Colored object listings
- Opening Delimiter -

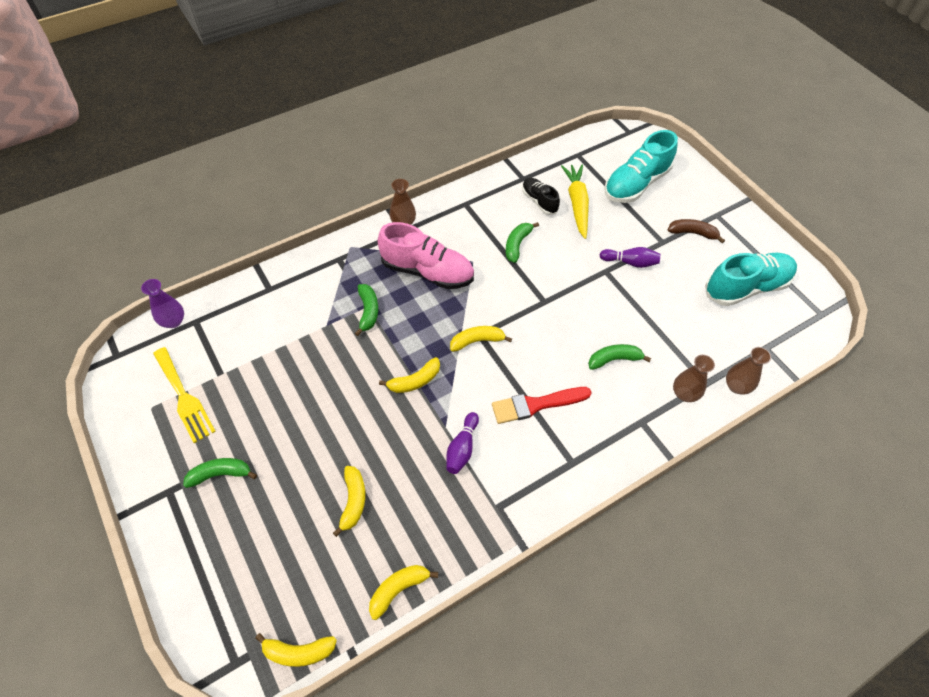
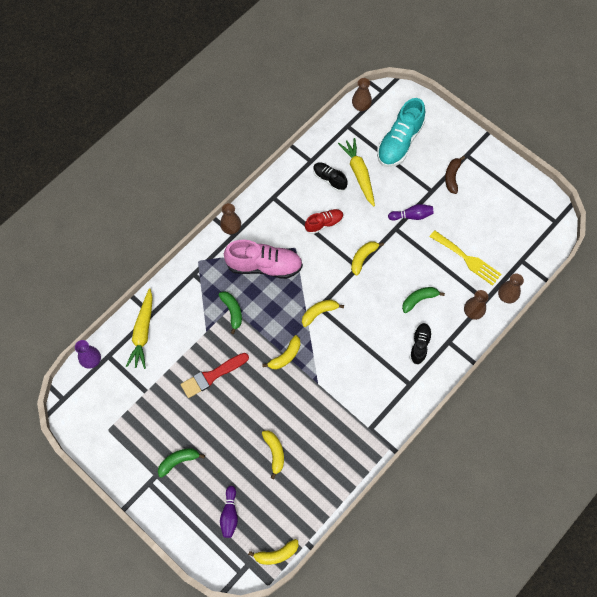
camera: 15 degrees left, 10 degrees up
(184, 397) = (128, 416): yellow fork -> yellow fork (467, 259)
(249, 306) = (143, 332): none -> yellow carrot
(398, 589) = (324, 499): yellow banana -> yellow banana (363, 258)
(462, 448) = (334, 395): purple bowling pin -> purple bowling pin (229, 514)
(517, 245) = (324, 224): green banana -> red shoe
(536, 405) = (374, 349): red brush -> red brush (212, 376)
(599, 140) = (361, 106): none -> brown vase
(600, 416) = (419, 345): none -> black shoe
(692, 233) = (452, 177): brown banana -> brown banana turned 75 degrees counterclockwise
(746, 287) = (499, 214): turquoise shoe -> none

- Closing Delimiter -

» PROBLEM REQUIREMENTS
Only the lines from the one with "(692, 233) = (452, 177): brown" to the end of the entries above belong in your answer. Retype them exactly.

» RESULT OF THIS TASK
(692, 233) = (452, 177): brown banana -> brown banana turned 75 degrees counterclockwise
(746, 287) = (499, 214): turquoise shoe -> none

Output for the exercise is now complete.